SOURCE MATERIAL START

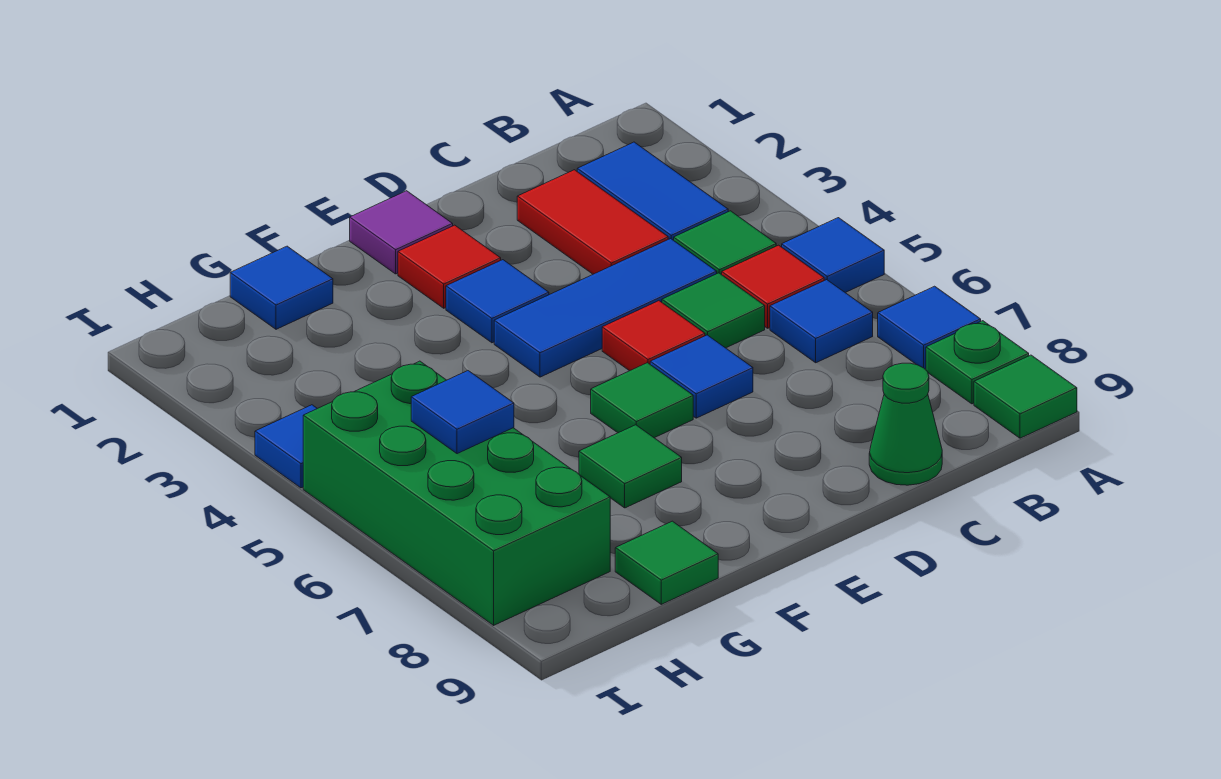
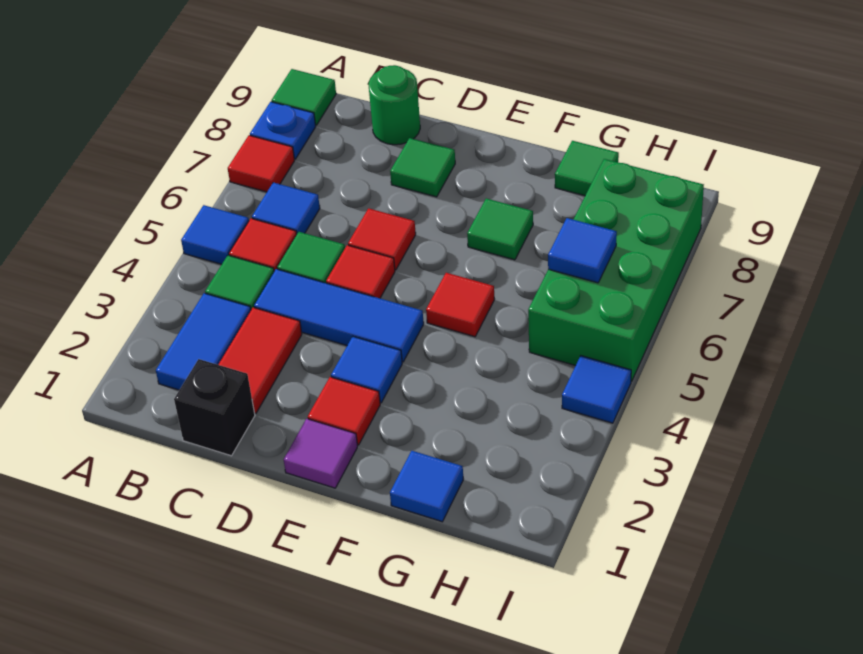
blue 1x1 tile [878,286,981,369] -> red 1x1 tile [228,135,295,192]
green 1x1 plate [926,321,1029,404] -> blue 1x1 plate [250,102,316,159]
none -> black 1x1 brick [174,359,255,456]
green 1x1 cone [869,363,942,485] -> green 1x1 round brick [368,65,420,145]
blue 1x1 tile [650,335,753,418] -> red 1x1 tile [348,208,416,270]
green 1x1 tile [591,363,693,438] -> green 1x1 tile moved to [390,138,455,197]
none -> red 1x1 tile [426,273,495,337]

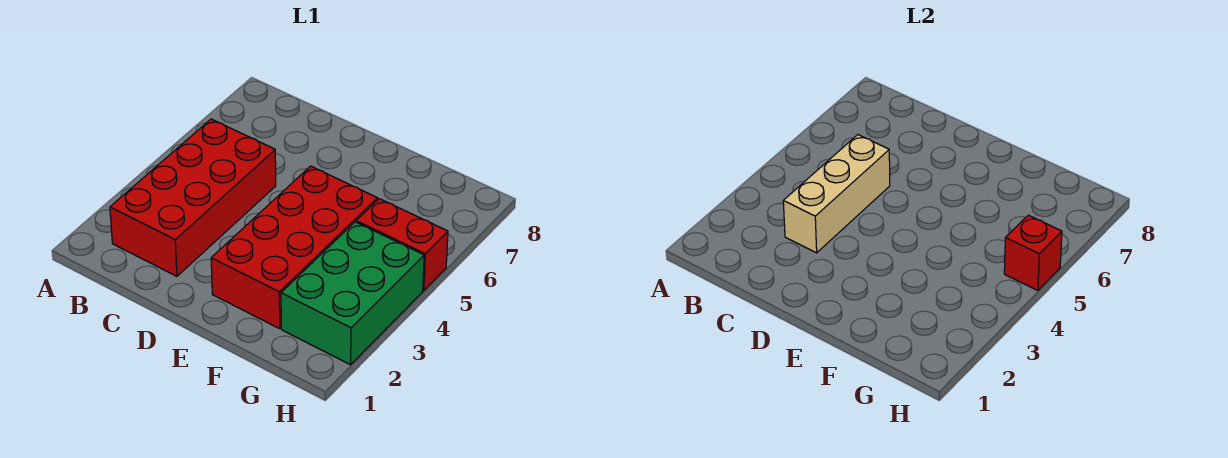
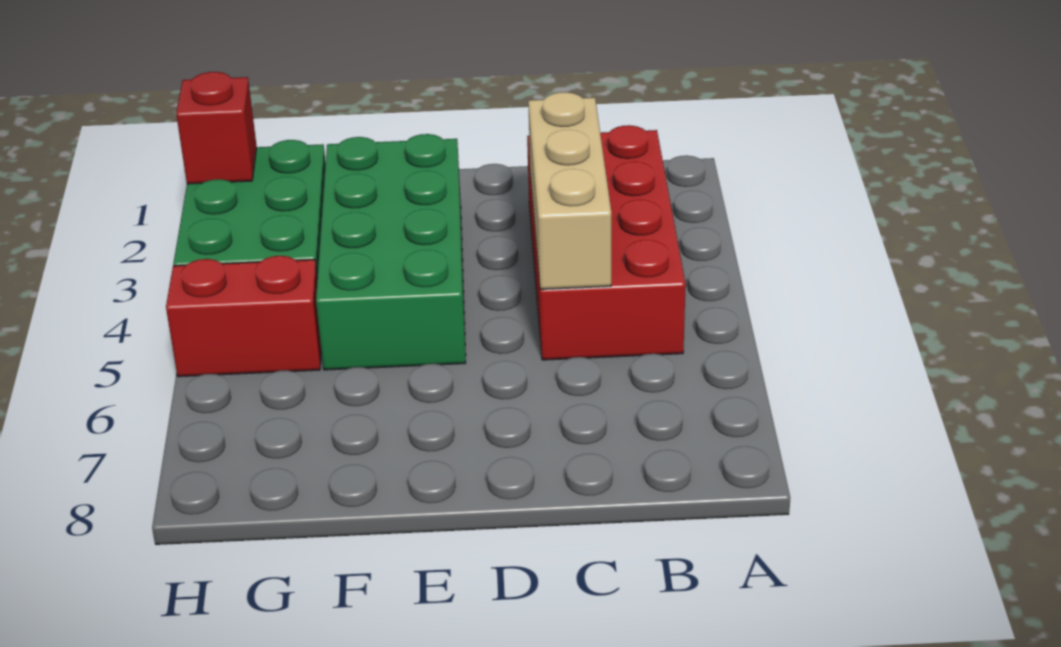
red 2x4 brick [211,166,378,329] -> green 2x4 brick [316,134,466,370]
red 1x1 brick [1004,215,1062,290] -> red 1x1 brick moved to [176,72,257,184]

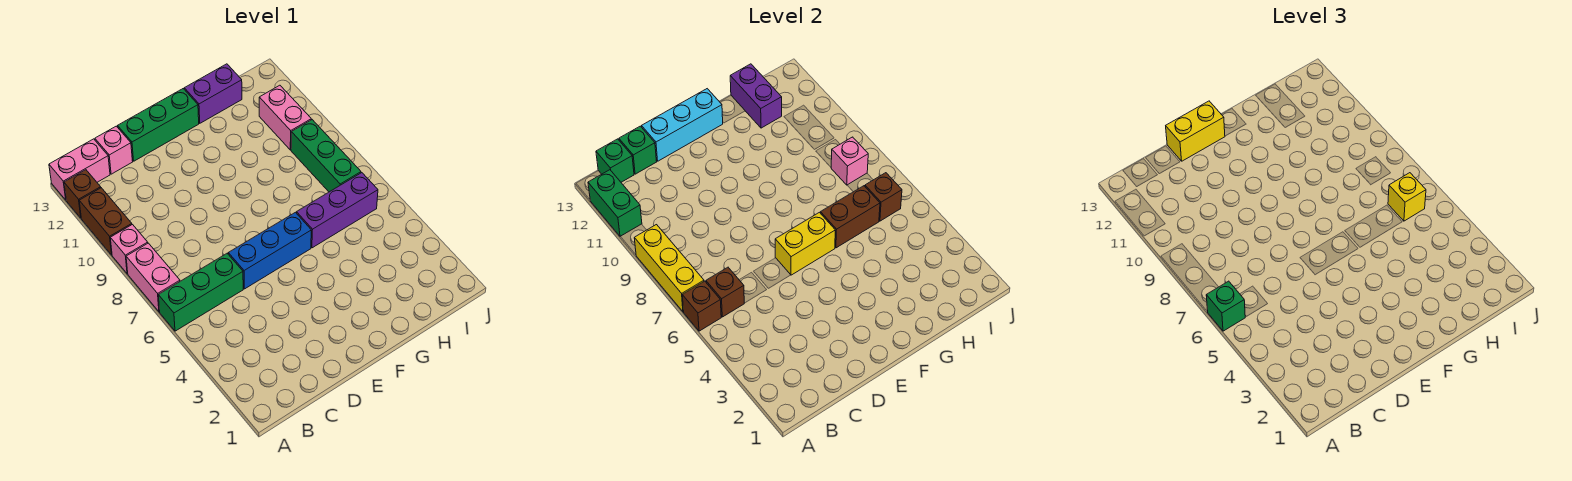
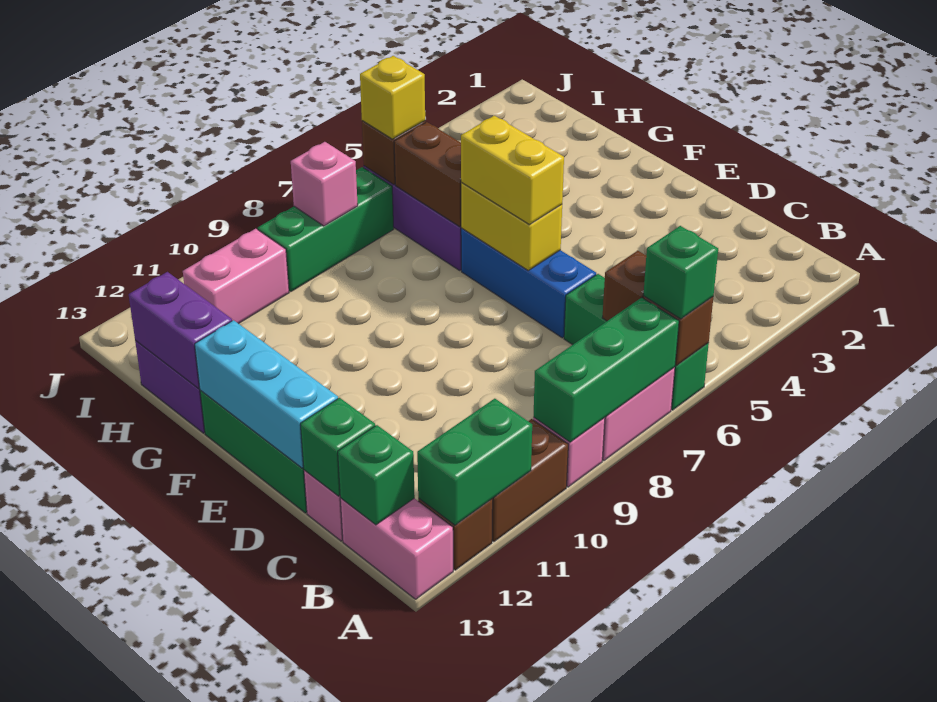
yellow 1x3 brick [634,225,704,312] -> green 1x3 brick [534,297,679,442]
yellow 1x2 brick [1166,101,1225,161] -> yellow 1x2 brick moved to [461,116,564,225]
purple 1x2 brick [730,64,782,128] -> purple 1x2 brick turned to [129,272,232,388]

SOURCE MATERIAL END

**WORK ITEM**
In the records above, how many lines contain the string "blue"? Only that number should be written.

**WRITTEN REPLY**
3